Count every line below in which "banana" occurs, then give only the count.

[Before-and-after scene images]
== Segment start ==

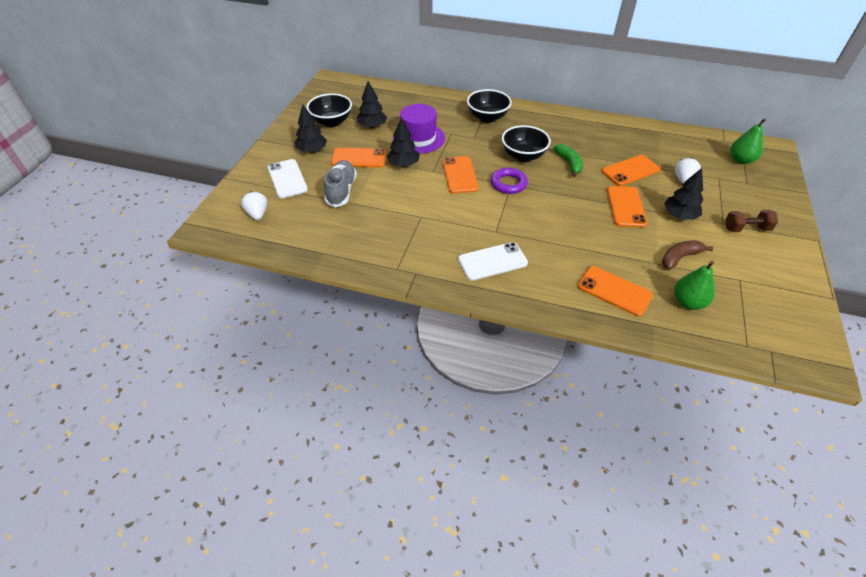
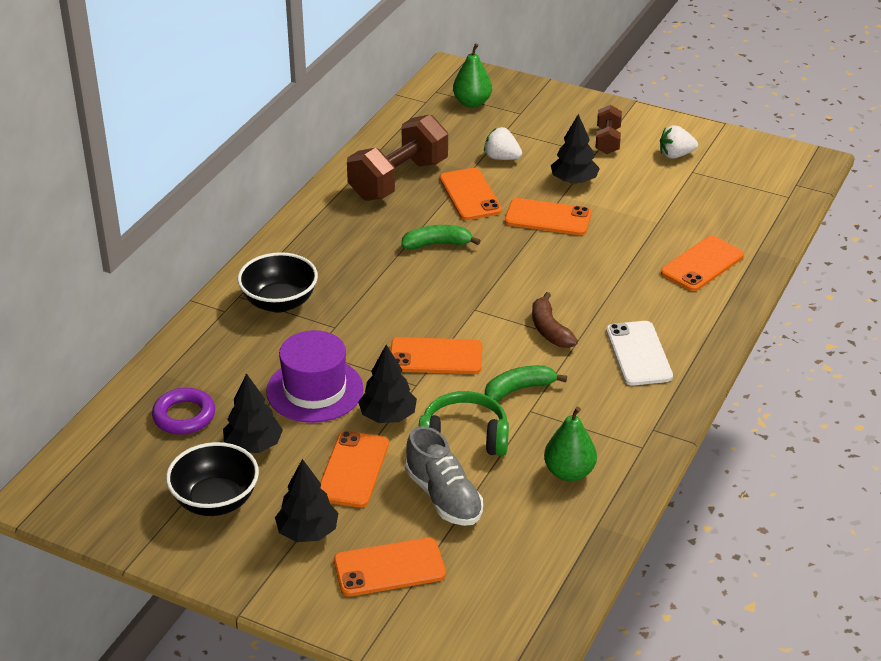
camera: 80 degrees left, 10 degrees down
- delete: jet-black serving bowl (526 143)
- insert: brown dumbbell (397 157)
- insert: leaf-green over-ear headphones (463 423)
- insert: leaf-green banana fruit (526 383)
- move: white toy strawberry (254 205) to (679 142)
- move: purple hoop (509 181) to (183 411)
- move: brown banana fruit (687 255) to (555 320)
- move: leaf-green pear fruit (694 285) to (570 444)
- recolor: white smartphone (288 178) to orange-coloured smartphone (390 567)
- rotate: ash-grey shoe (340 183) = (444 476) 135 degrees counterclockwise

== Segment end ==

RESULT
2